(Change detection outputs)
□ □ □ □ □

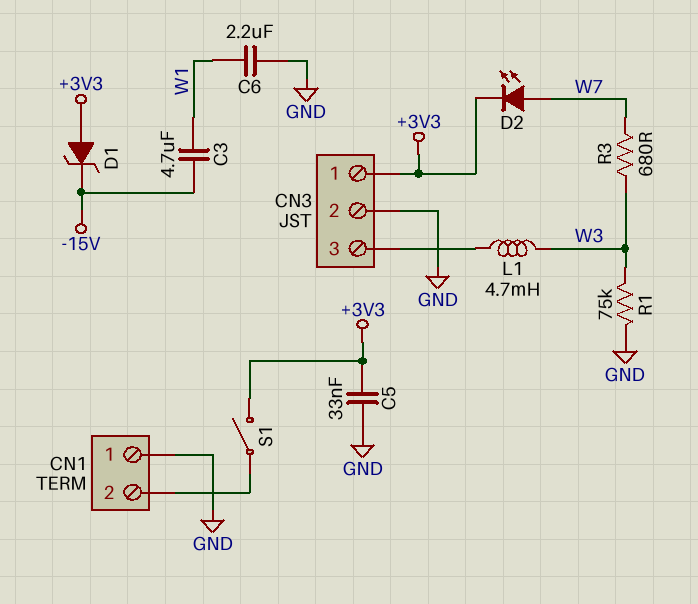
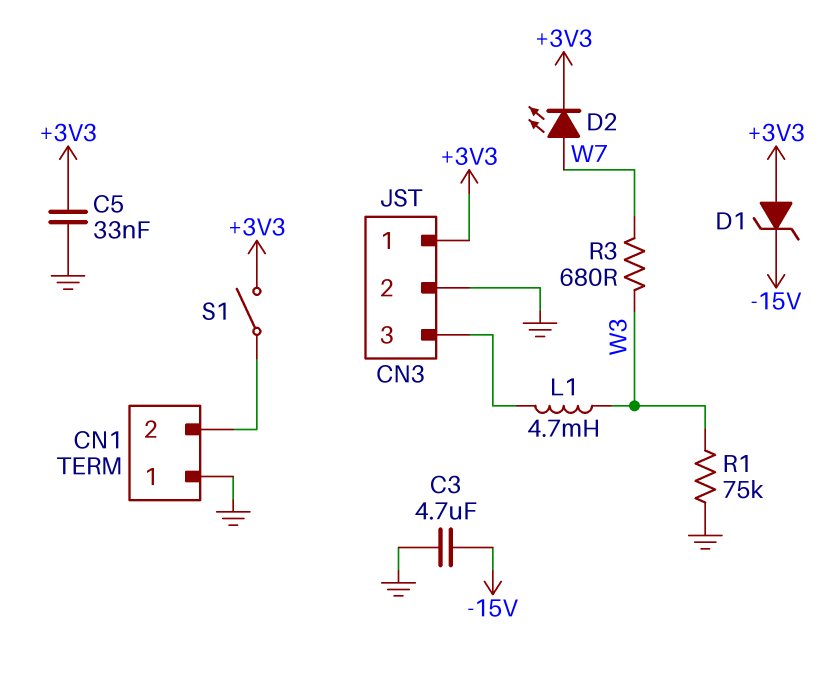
C3: 4.7uF (-15V, W1) -> 4.7uF (-15V, GND)
C6: 2.2uF (GND, W1) -> none

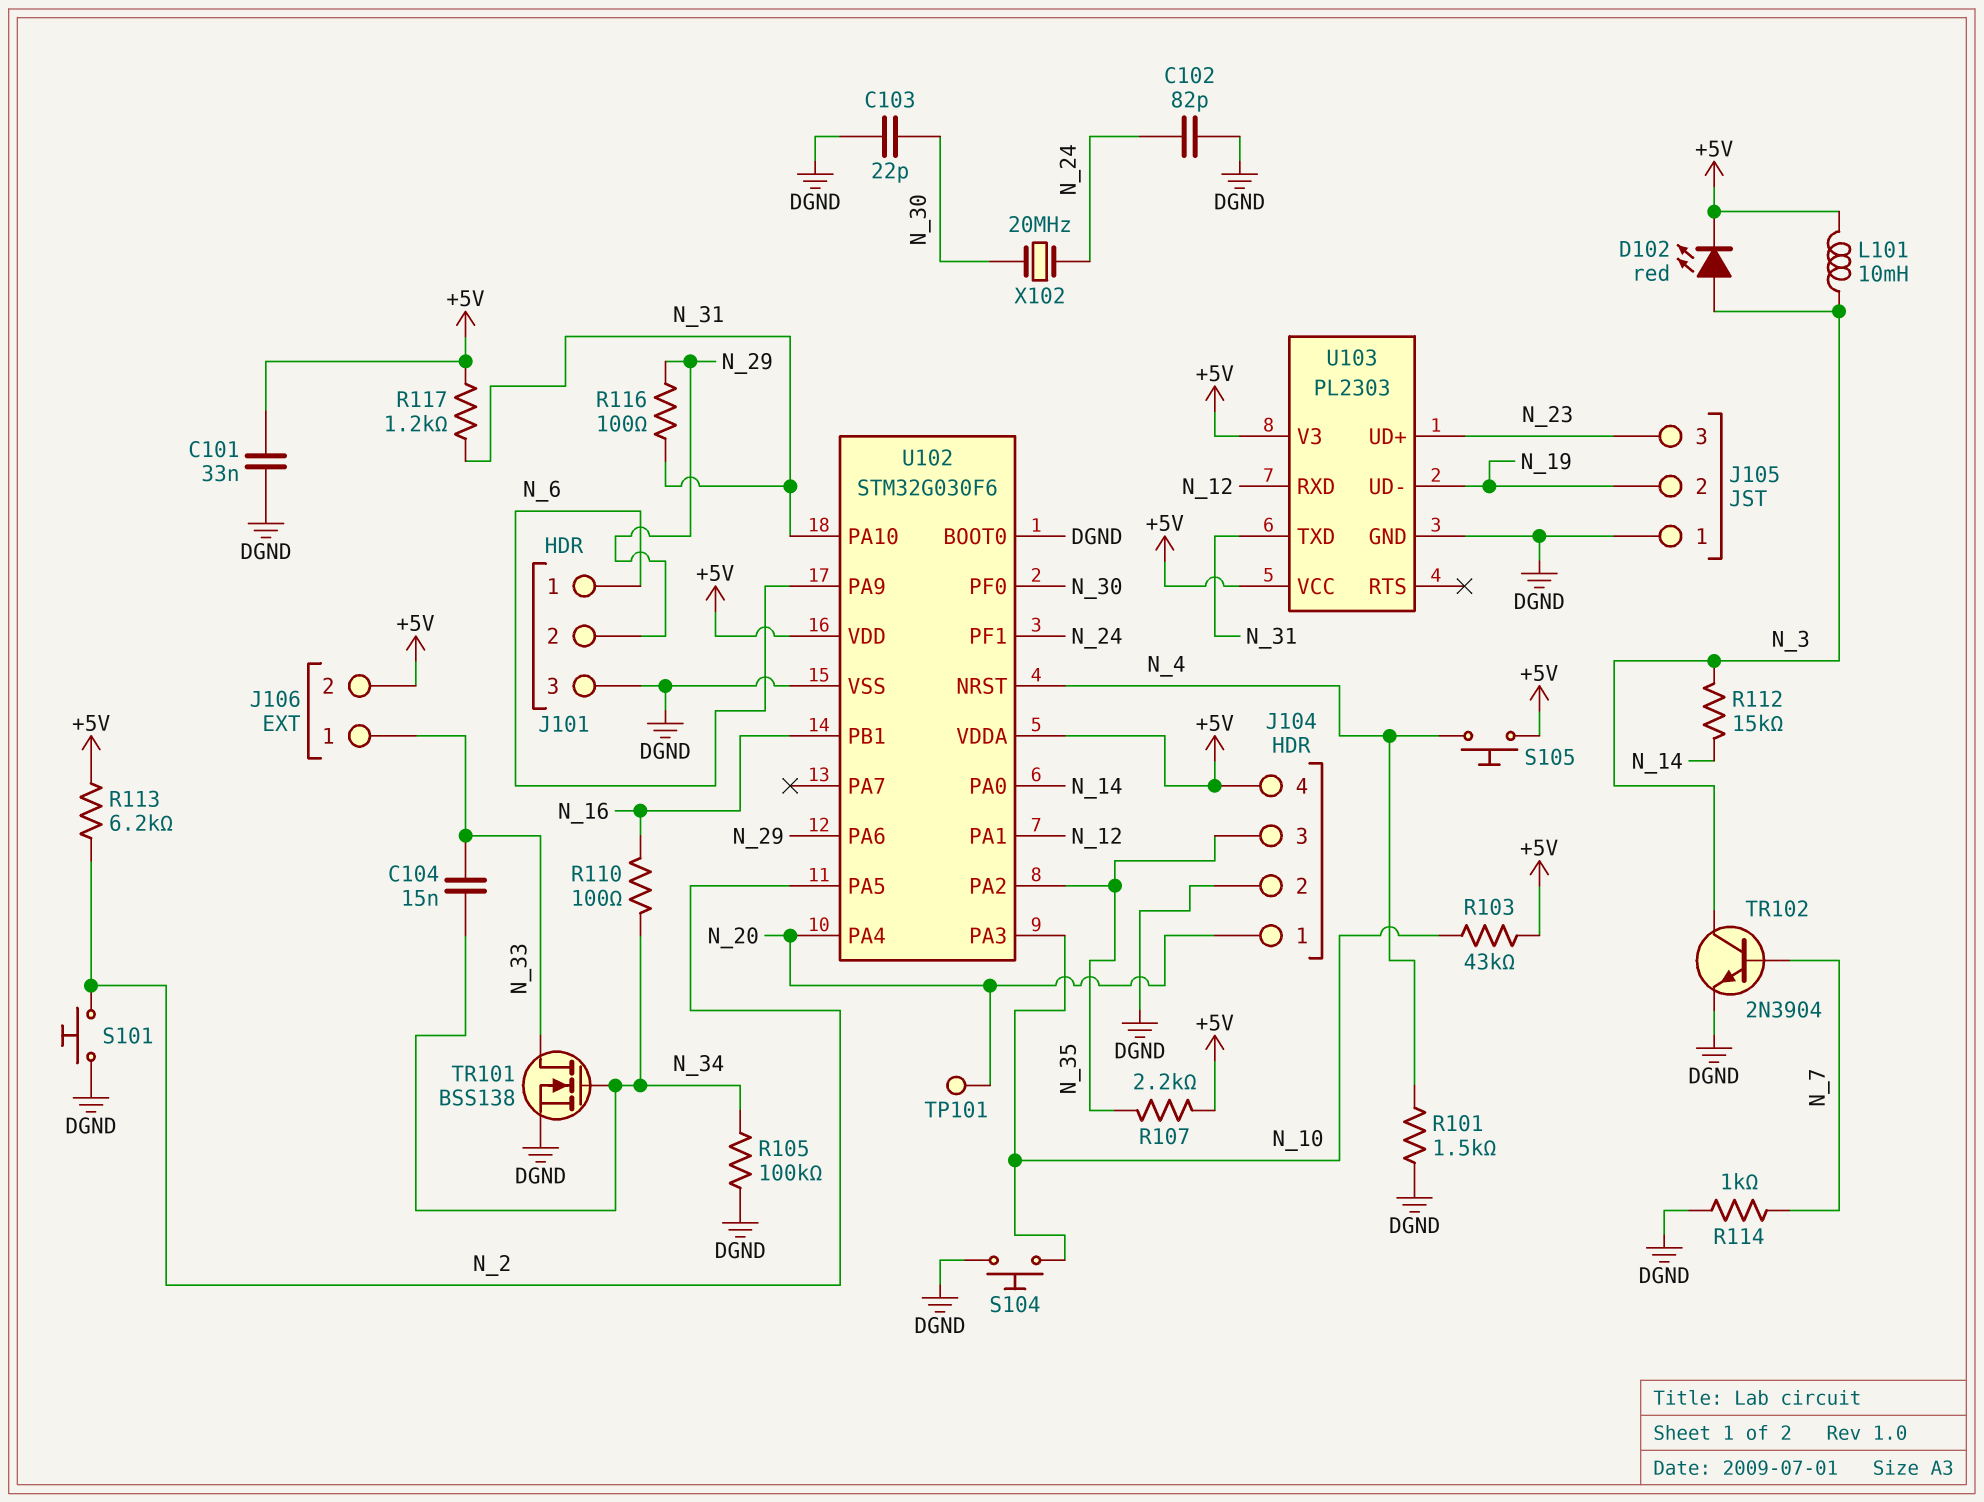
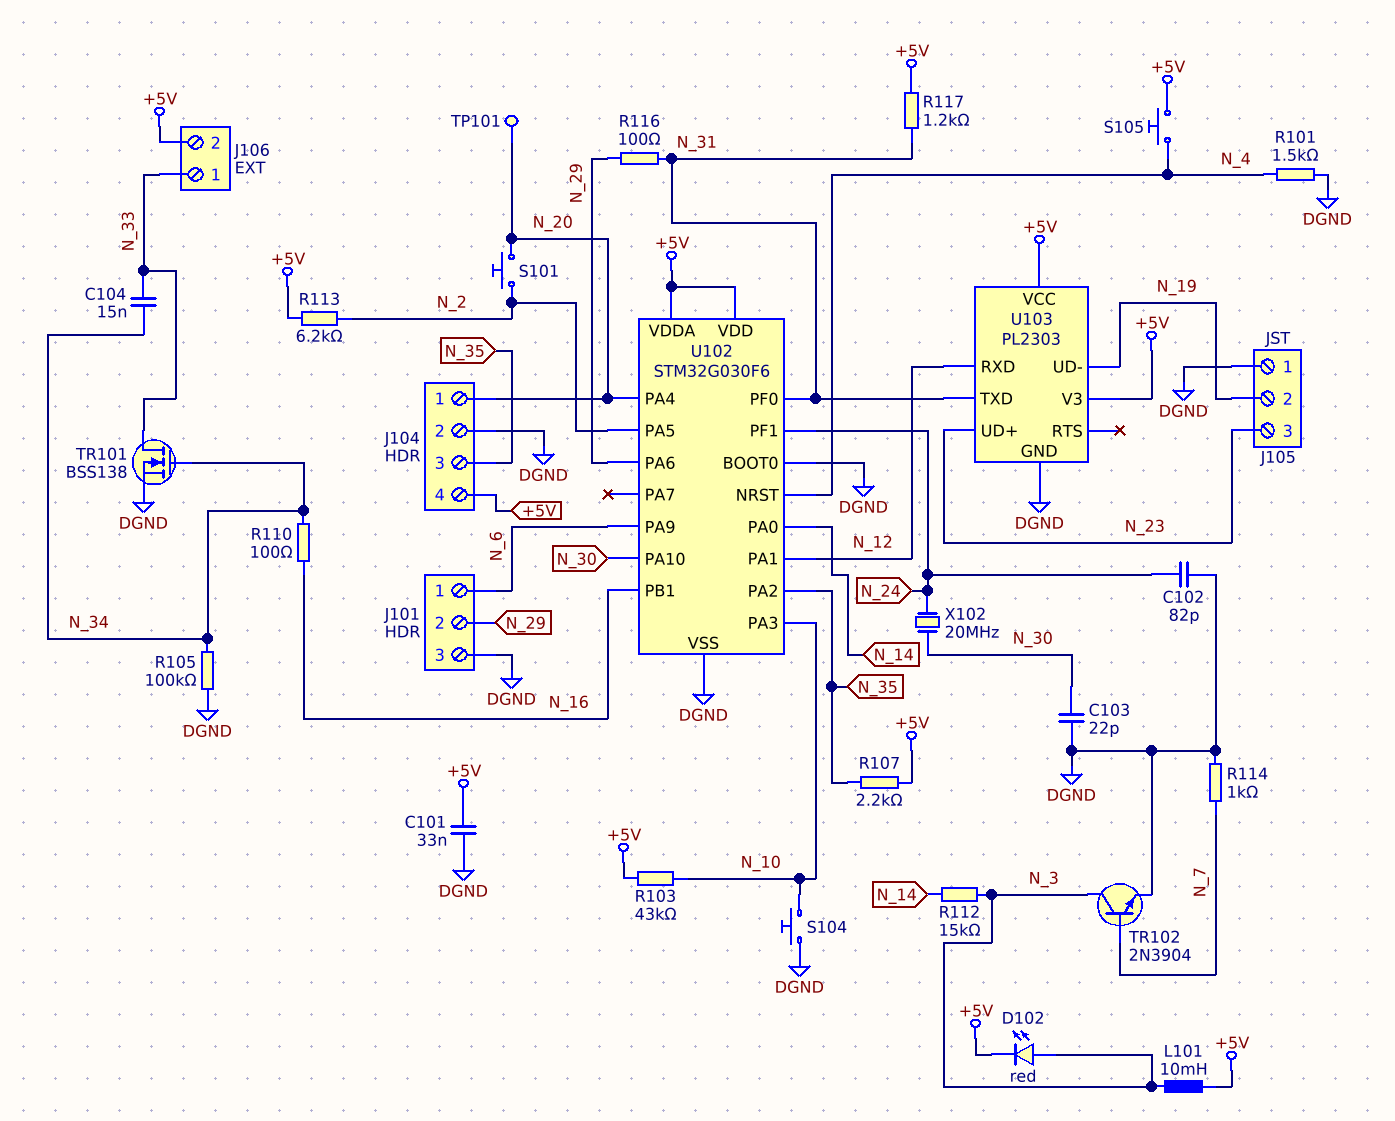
S101: button (DGND, N_2) -> button (N_2, N_20)
U102 pin PA10: N_31 -> N_30
U102 pin PF0: N_30 -> N_31

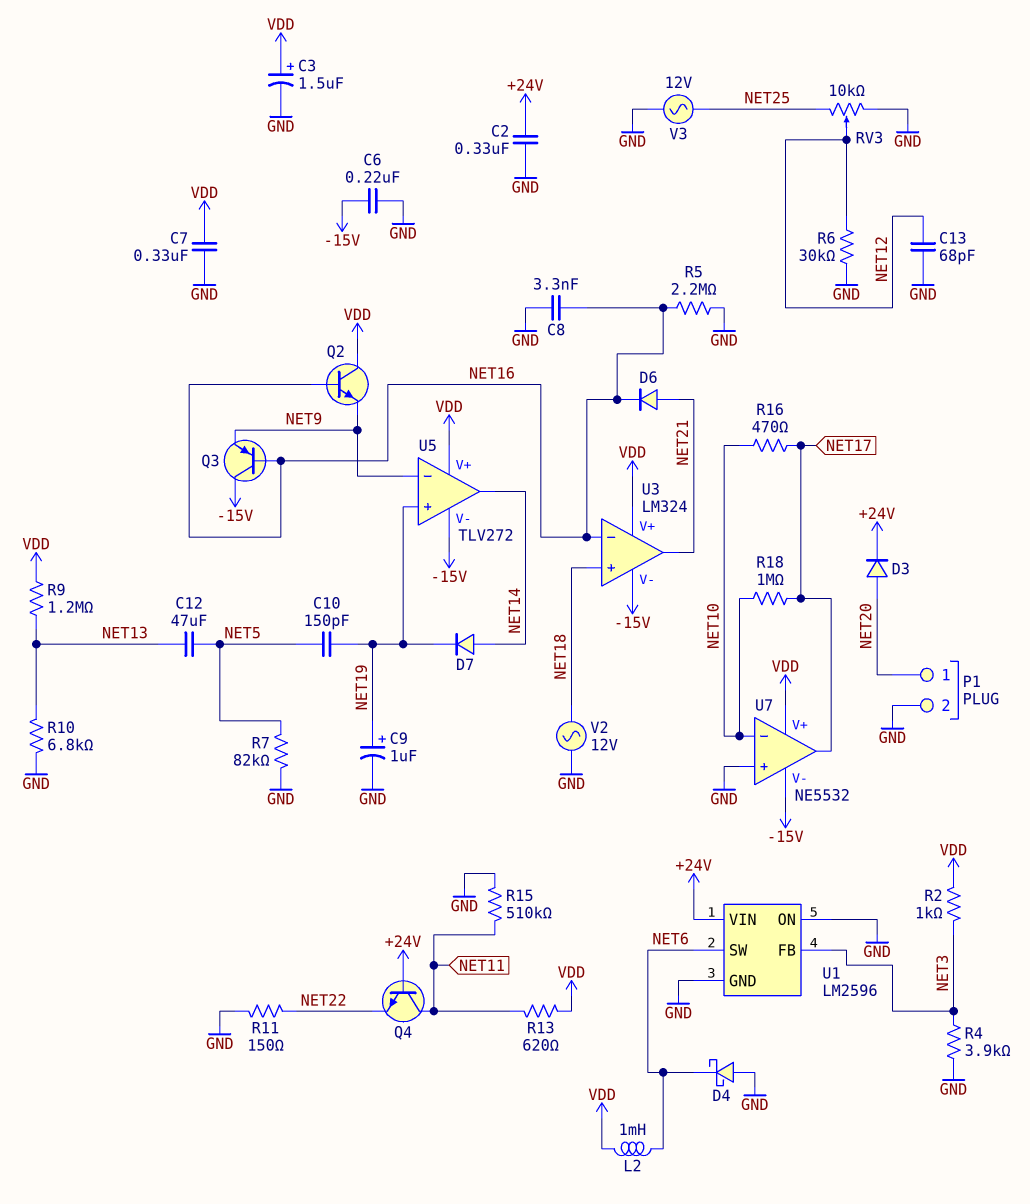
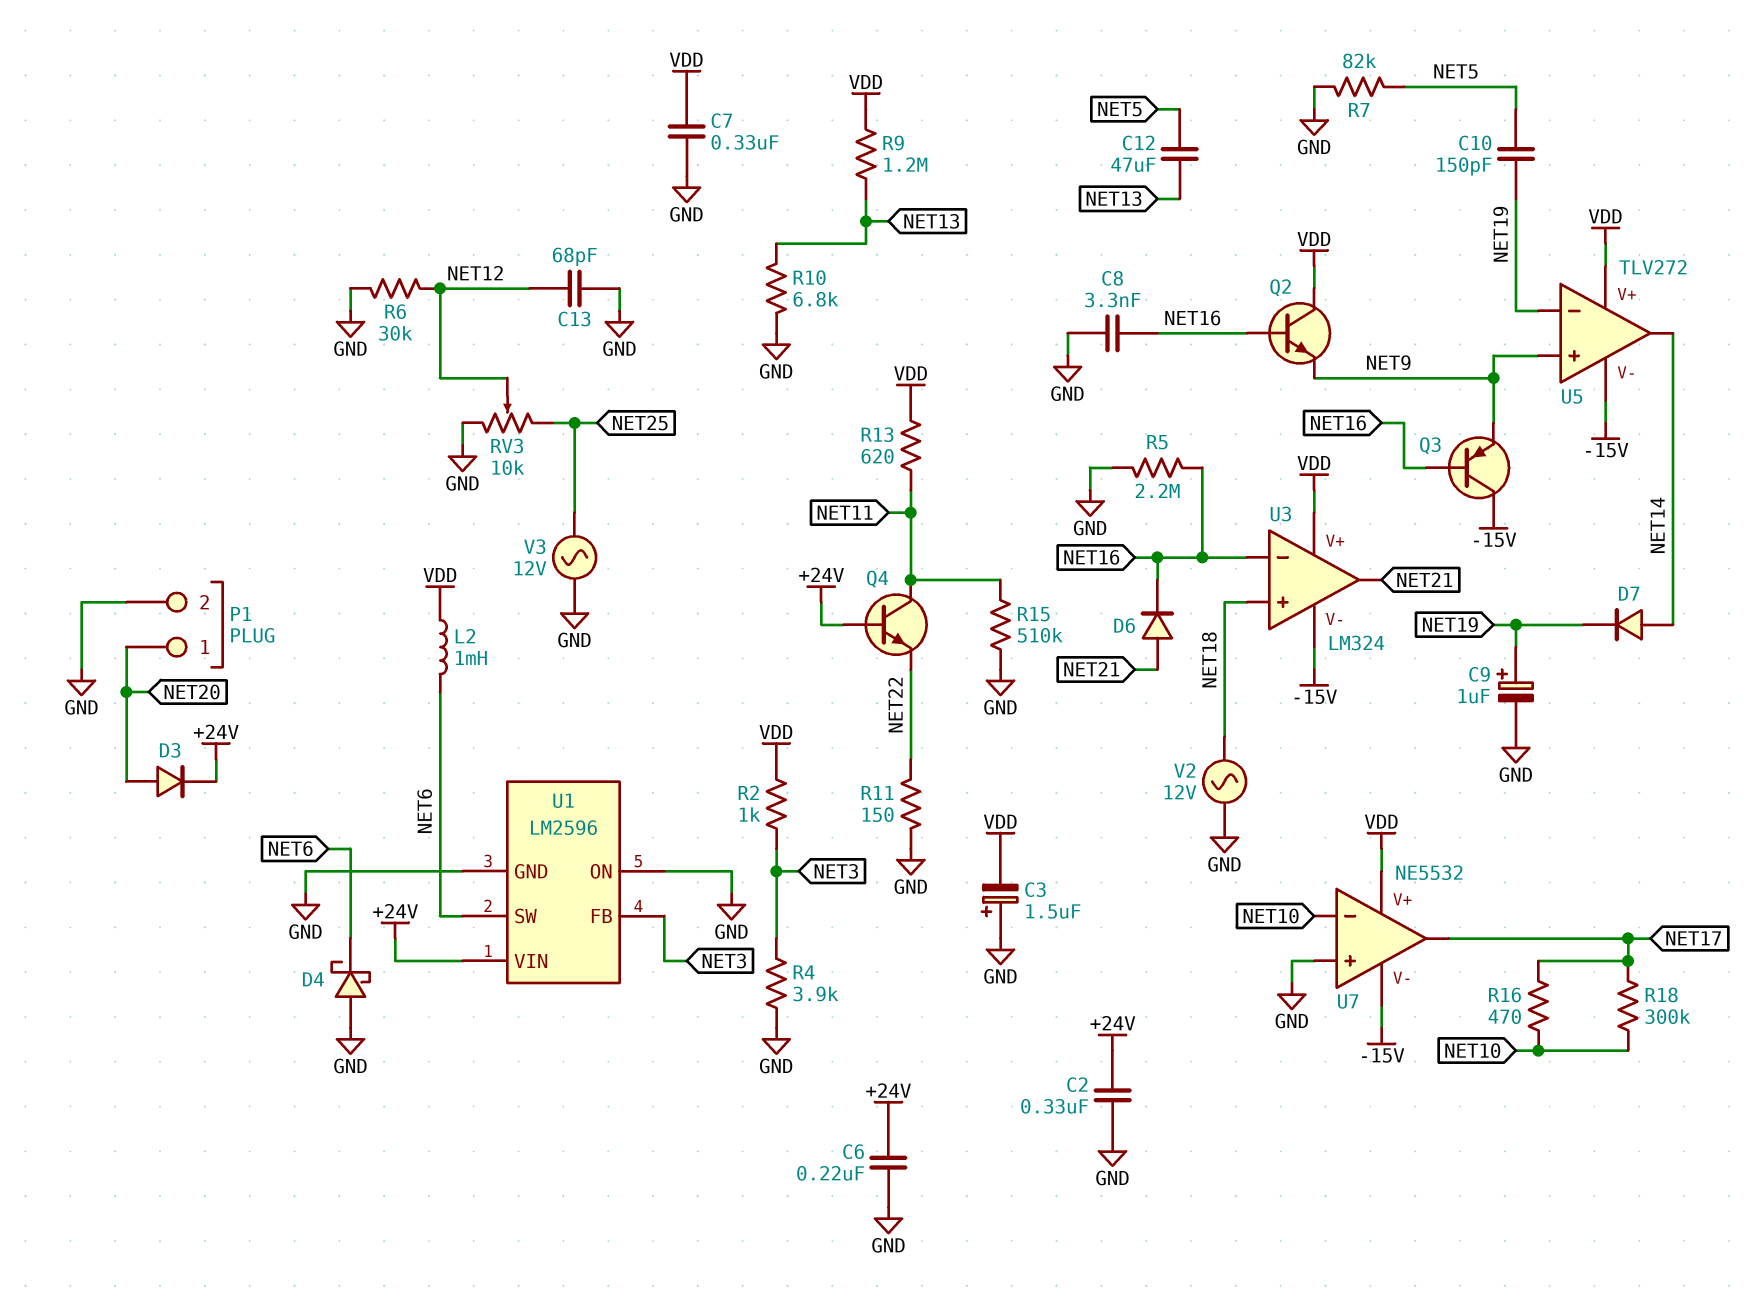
C3: 1.5uF (plus VDD, minus GND) -> 1.5uF (plus GND, minus VDD)
C6: 220nF (-15V, GND) -> 220nF (+24V, GND)
R18: 1M (NET10, NET17) -> 300k (NET10, NET17)
U5 pin in+: NET19 -> NET9
U5 pin in-: NET9 -> NET19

□ □ □ □ □

Problem description
Strip the images and return the remaining data exactly.

Reply to the task
C3: 4.7uF (-15V, W1) -> 4.7uF (-15V, GND)
C6: 2.2uF (GND, W1) -> none

S101: button (DGND, N_2) -> button (N_2, N_20)
U102 pin PA10: N_31 -> N_30
U102 pin PF0: N_30 -> N_31

C3: 1.5uF (plus VDD, minus GND) -> 1.5uF (plus GND, minus VDD)
C6: 220nF (-15V, GND) -> 220nF (+24V, GND)
R18: 1M (NET10, NET17) -> 300k (NET10, NET17)
U5 pin in+: NET19 -> NET9
U5 pin in-: NET9 -> NET19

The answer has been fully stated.